> _Task goal_
Your response should be every line from the entries that includes the string "lime".

> _Study material_
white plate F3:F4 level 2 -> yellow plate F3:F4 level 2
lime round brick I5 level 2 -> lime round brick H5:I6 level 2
...
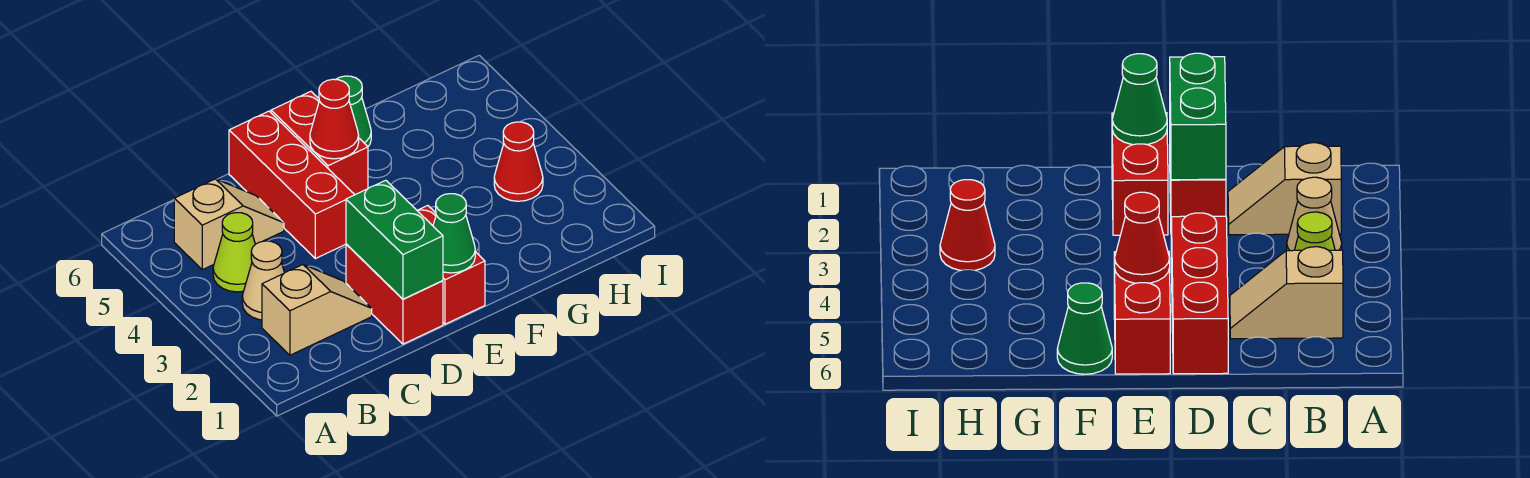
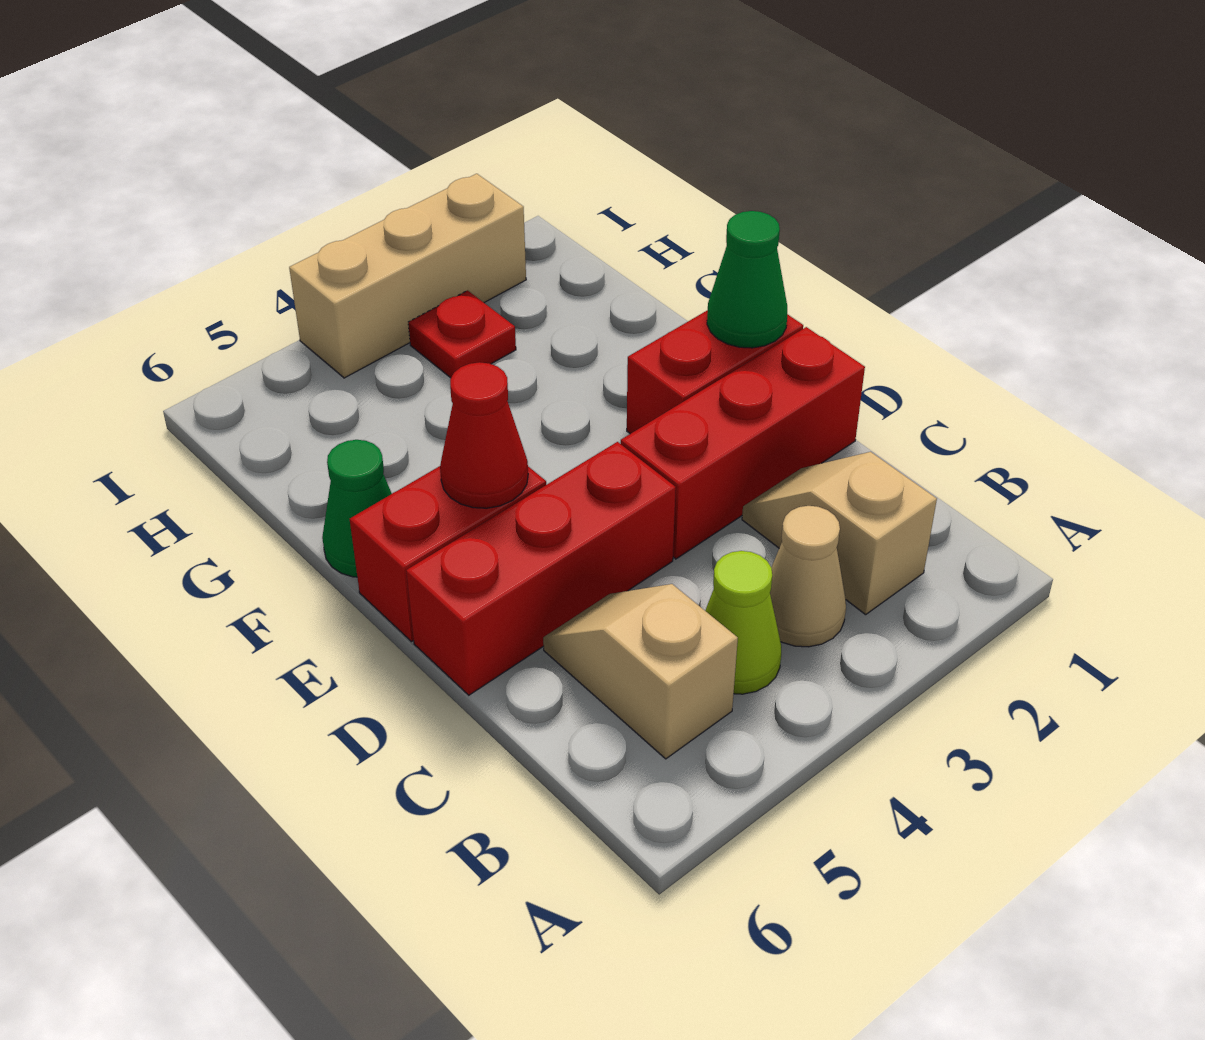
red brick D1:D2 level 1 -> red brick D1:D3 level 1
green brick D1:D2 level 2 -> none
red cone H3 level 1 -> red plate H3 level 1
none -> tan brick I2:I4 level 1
...
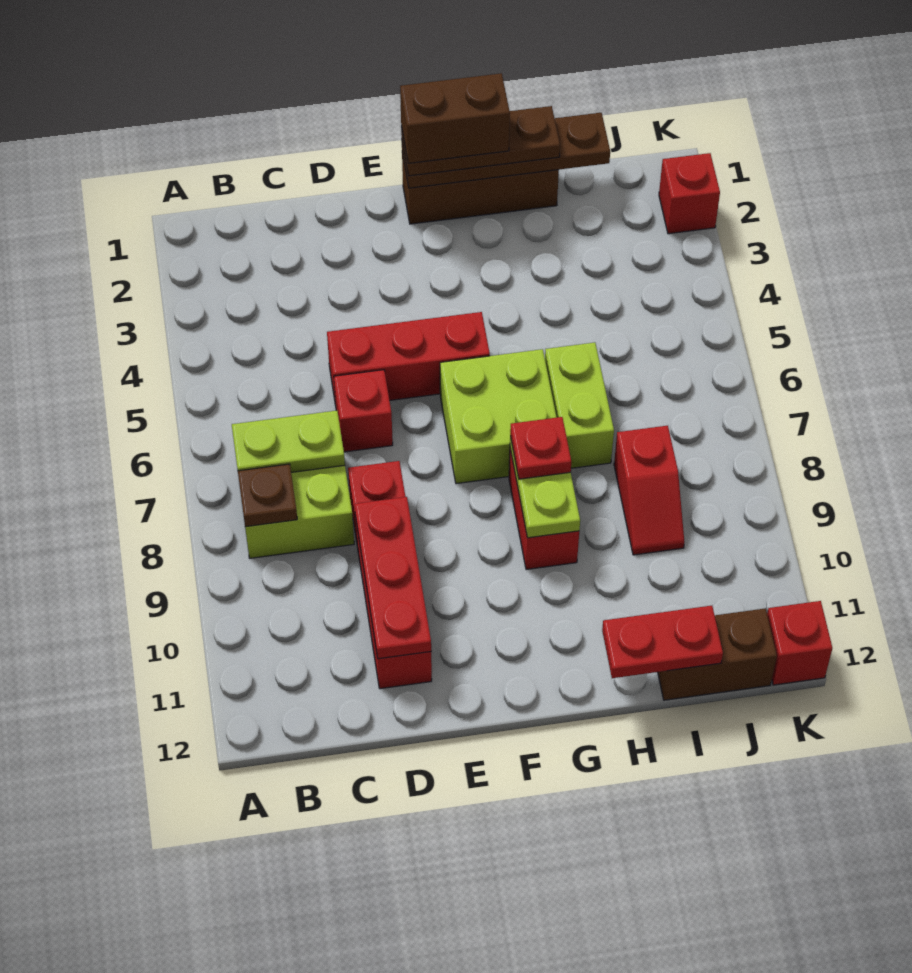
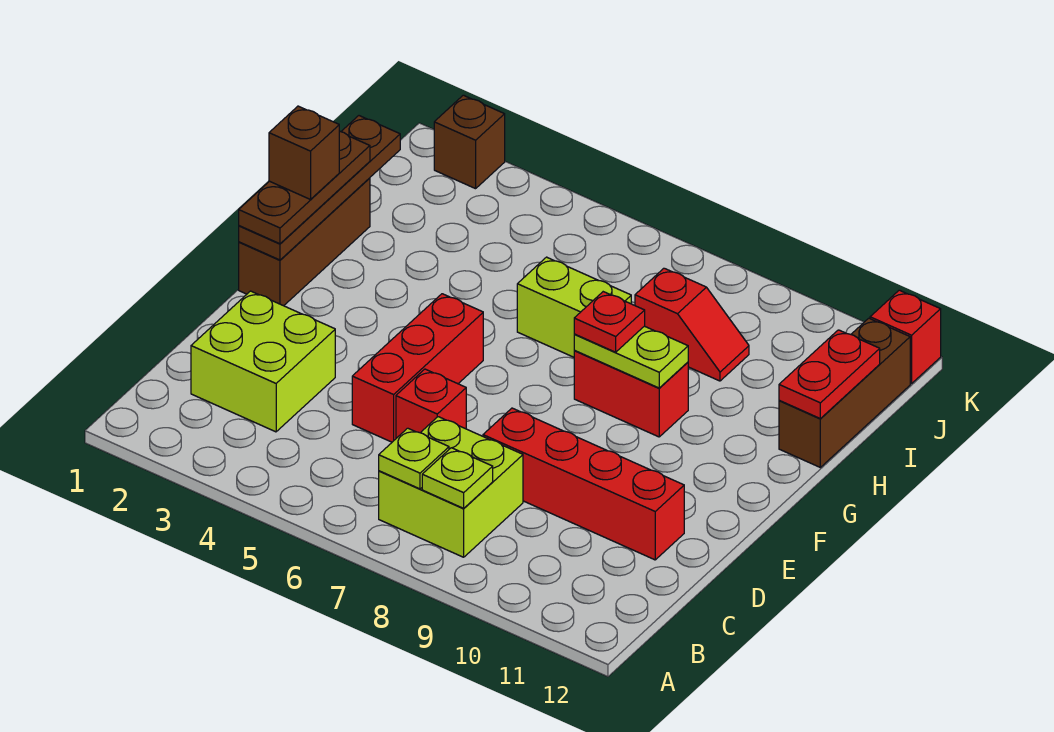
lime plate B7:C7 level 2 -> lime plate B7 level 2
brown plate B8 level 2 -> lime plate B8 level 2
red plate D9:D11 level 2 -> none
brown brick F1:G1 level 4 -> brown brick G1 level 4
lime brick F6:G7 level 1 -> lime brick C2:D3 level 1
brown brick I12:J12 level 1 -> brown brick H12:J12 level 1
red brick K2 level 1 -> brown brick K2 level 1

> _Written answer_
lime round brick I5 level 2 -> lime round brick H5:I6 level 2
lime plate B7:C7 level 2 -> lime plate B7 level 2
brown plate B8 level 2 -> lime plate B8 level 2
lime brick F6:G7 level 1 -> lime brick C2:D3 level 1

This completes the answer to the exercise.